Provided data ::
# # # #
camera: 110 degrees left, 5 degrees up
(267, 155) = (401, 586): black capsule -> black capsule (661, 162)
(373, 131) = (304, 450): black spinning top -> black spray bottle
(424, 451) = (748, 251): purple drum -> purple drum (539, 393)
# # # #
Problem requirements :: Answer with a number only: how many lines above have the word "black"?

Result of the exercise :: 2